▶ [TASK STATEMENT] The answer is to be the data that follows, transcribed exactly, minus its pictures.

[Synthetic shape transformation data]
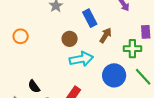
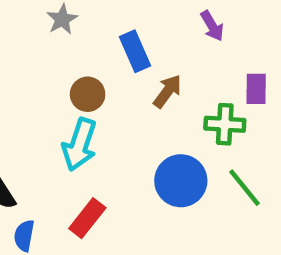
cyan arrow: (81, 59) -> (79, 145), moved, turned 115

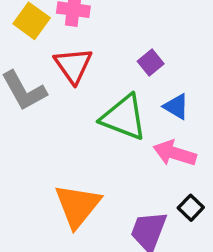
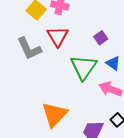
green triangle: (124, 117) -> (84, 67), turned 40

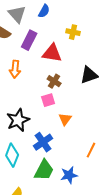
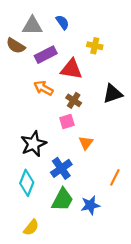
blue semicircle: (44, 11) -> (62, 22), turned -64
gray triangle: (17, 14) -> (32, 26), turned -48
purple rectangle: (29, 40) -> (46, 55), turned 36
orange arrow: (15, 69) -> (43, 88), moved, turned 114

▶ [TASK SOLUTION]
cyan arrow: (81, 59) -> (79, 145), moved, turned 115

green triangle: (124, 117) -> (84, 67), turned 40

blue semicircle: (44, 11) -> (62, 22), turned -64
gray triangle: (17, 14) -> (32, 26), turned -48
purple rectangle: (29, 40) -> (46, 55), turned 36
orange arrow: (15, 69) -> (43, 88), moved, turned 114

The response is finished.